Data listing:
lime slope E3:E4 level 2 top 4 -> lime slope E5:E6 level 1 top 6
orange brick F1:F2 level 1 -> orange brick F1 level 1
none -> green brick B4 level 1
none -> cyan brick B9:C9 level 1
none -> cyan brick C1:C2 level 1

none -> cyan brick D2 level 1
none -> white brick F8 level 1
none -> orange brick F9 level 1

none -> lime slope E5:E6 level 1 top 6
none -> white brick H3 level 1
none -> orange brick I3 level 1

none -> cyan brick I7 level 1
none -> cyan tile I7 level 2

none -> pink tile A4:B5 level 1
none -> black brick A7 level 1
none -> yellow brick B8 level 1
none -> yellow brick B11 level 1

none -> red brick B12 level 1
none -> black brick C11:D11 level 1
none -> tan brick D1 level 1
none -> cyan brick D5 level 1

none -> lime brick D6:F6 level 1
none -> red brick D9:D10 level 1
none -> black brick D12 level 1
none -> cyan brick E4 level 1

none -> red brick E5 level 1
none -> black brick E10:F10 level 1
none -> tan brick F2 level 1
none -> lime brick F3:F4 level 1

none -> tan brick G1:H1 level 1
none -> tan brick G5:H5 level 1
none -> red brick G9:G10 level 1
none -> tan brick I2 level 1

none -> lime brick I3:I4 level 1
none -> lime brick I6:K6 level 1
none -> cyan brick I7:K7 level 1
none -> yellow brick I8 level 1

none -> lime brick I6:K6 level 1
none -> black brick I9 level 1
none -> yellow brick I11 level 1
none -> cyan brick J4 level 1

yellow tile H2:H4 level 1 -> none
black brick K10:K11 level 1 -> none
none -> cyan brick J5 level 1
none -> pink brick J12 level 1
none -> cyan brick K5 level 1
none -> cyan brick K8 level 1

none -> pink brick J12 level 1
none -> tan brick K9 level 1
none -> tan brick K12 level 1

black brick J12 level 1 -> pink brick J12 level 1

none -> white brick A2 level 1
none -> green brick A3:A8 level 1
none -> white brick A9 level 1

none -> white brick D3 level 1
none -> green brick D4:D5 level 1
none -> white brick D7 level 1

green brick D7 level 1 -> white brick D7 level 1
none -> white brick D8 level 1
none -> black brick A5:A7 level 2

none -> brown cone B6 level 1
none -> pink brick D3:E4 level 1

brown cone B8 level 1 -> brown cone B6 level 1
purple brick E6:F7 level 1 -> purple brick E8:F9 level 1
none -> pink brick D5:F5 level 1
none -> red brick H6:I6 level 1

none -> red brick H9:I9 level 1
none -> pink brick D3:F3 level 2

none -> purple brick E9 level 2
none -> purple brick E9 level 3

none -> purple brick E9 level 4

Task requirements: Output every entry exactly.

Solution:
lime slope E3:E4 level 2 top 4 -> lime slope E5:E6 level 1 top 6
orange brick F1:F2 level 1 -> orange brick F1 level 1
none -> green brick B4 level 1
none -> cyan brick B9:C9 level 1
none -> cyan brick C1:C2 level 1

none -> cyan brick D2 level 1
none -> white brick F8 level 1
none -> orange brick F9 level 1

none -> lime slope E5:E6 level 1 top 6
none -> white brick H3 level 1
none -> orange brick I3 level 1

none -> cyan brick I7 level 1
none -> cyan tile I7 level 2

none -> pink tile A4:B5 level 1
none -> black brick A7 level 1
none -> yellow brick B8 level 1
none -> yellow brick B11 level 1

none -> red brick B12 level 1
none -> black brick C11:D11 level 1
none -> tan brick D1 level 1
none -> cyan brick D5 level 1

none -> lime brick D6:F6 level 1
none -> red brick D9:D10 level 1
none -> black brick D12 level 1
none -> cyan brick E4 level 1

none -> red brick E5 level 1
none -> black brick E10:F10 level 1
none -> tan brick F2 level 1
none -> lime brick F3:F4 level 1

none -> tan brick G1:H1 level 1
none -> tan brick G5:H5 level 1
none -> red brick G9:G10 level 1
none -> tan brick I2 level 1

none -> lime brick I3:I4 level 1
none -> lime brick I6:K6 level 1
none -> cyan brick I7:K7 level 1
none -> yellow brick I8 level 1

none -> lime brick I6:K6 level 1
none -> black brick I9 level 1
none -> yellow brick I11 level 1
none -> cyan brick J4 level 1

yellow tile H2:H4 level 1 -> none
black brick K10:K11 level 1 -> none
none -> cyan brick J5 level 1
none -> pink brick J12 level 1
none -> cyan brick K5 level 1
none -> cyan brick K8 level 1

none -> pink brick J12 level 1
none -> tan brick K9 level 1
none -> tan brick K12 level 1

black brick J12 level 1 -> pink brick J12 level 1

none -> white brick A2 level 1
none -> green brick A3:A8 level 1
none -> white brick A9 level 1

none -> white brick D3 level 1
none -> green brick D4:D5 level 1
none -> white brick D7 level 1

green brick D7 level 1 -> white brick D7 level 1
none -> white brick D8 level 1
none -> black brick A5:A7 level 2

none -> brown cone B6 level 1
none -> pink brick D3:E4 level 1

brown cone B8 level 1 -> brown cone B6 level 1
purple brick E6:F7 level 1 -> purple brick E8:F9 level 1
none -> pink brick D5:F5 level 1
none -> red brick H6:I6 level 1

none -> red brick H9:I9 level 1
none -> pink brick D3:F3 level 2

none -> purple brick E9 level 2
none -> purple brick E9 level 3

none -> purple brick E9 level 4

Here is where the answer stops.